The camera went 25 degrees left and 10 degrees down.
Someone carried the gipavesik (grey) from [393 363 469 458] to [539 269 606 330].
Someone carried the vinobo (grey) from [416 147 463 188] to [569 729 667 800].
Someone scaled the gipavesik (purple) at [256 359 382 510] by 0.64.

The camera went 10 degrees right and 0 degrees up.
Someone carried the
------------------------------------
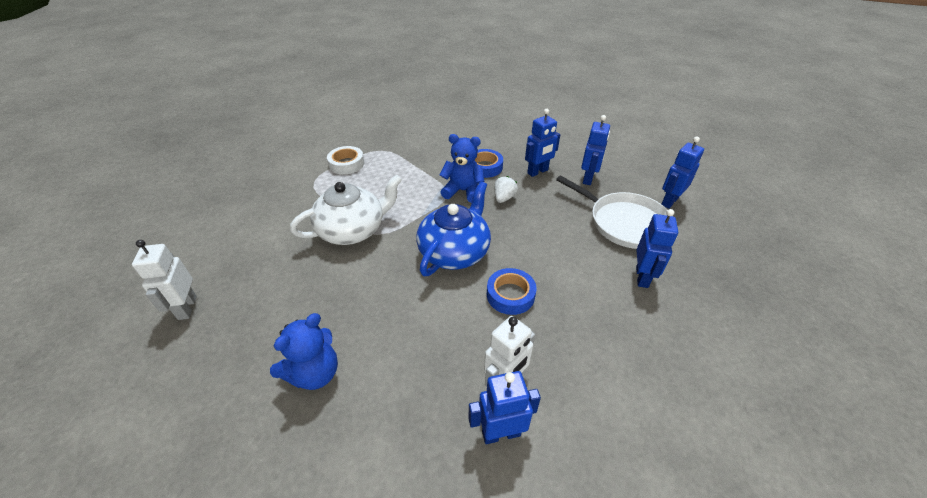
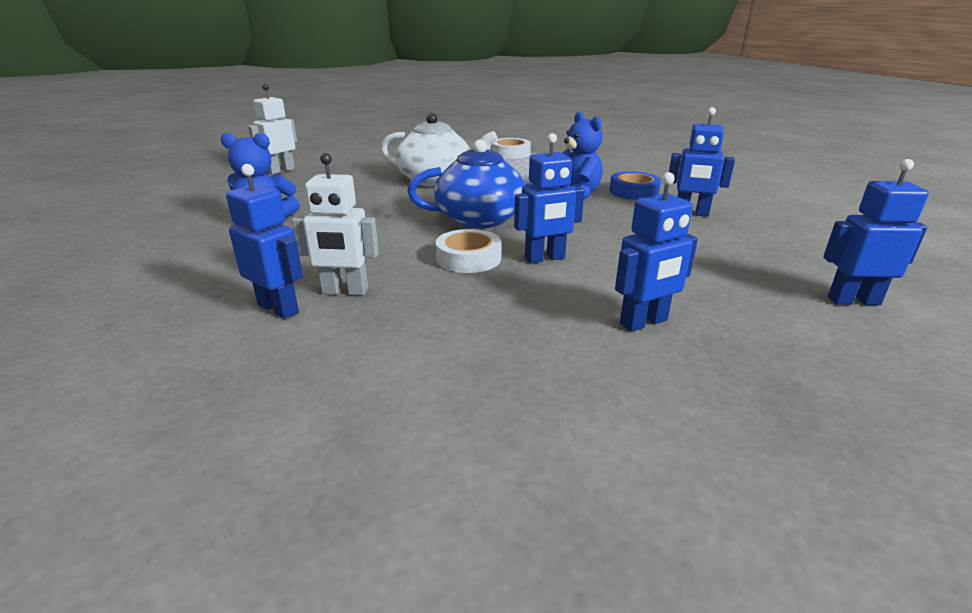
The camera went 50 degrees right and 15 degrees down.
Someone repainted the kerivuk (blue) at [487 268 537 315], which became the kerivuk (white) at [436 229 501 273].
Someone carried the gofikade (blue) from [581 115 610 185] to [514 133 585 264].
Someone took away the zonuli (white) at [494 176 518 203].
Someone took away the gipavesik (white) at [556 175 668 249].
------------------------------------
> **GOAL OF THE EXERCISE**
Go line by line through the data and copy any that contain "grey".

> **EXERCISE ANSWER**
Someone carried the gipavesik (grey) from [393 363 469 458] to [539 269 606 330].
Someone carried the vinobo (grey) from [416 147 463 188] to [569 729 667 800].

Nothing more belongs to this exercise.